*EXERCISE INSTRUCTIONS*: Could you count the lines in the entries beneath that hold the word "grey"? Respond with the number alone.
[STUDY MATERIAL — start]
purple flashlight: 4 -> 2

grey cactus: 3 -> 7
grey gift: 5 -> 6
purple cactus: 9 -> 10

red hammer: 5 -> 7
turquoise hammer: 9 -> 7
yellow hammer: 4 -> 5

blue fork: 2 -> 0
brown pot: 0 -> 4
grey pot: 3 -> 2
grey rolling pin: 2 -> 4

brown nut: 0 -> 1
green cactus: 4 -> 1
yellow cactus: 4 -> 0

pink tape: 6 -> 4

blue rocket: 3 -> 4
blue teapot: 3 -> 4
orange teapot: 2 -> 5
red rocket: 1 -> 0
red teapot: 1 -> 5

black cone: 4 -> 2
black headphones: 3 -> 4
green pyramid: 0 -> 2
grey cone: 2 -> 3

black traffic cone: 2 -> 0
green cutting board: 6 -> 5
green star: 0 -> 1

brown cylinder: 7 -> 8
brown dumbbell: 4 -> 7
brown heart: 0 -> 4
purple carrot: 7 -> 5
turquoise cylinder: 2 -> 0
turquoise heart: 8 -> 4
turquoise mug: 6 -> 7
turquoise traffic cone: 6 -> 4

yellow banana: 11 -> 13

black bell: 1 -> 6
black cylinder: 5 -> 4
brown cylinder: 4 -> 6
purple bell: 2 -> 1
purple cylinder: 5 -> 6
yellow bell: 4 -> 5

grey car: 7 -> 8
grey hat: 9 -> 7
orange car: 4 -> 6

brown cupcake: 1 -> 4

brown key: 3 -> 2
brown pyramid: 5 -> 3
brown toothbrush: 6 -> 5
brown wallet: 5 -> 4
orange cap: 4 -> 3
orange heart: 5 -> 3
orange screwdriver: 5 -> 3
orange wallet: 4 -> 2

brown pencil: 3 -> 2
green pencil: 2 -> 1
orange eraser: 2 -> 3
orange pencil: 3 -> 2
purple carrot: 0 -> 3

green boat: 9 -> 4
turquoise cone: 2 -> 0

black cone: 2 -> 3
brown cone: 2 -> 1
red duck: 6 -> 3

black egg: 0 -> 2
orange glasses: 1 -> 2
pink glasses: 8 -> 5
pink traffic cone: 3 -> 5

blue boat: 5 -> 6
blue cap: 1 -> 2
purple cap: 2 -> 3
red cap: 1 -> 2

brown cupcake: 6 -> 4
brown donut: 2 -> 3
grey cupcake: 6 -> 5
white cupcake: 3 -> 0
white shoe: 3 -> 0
[STUDY MATERIAL — finish]
*TASK SOLUTION*: 8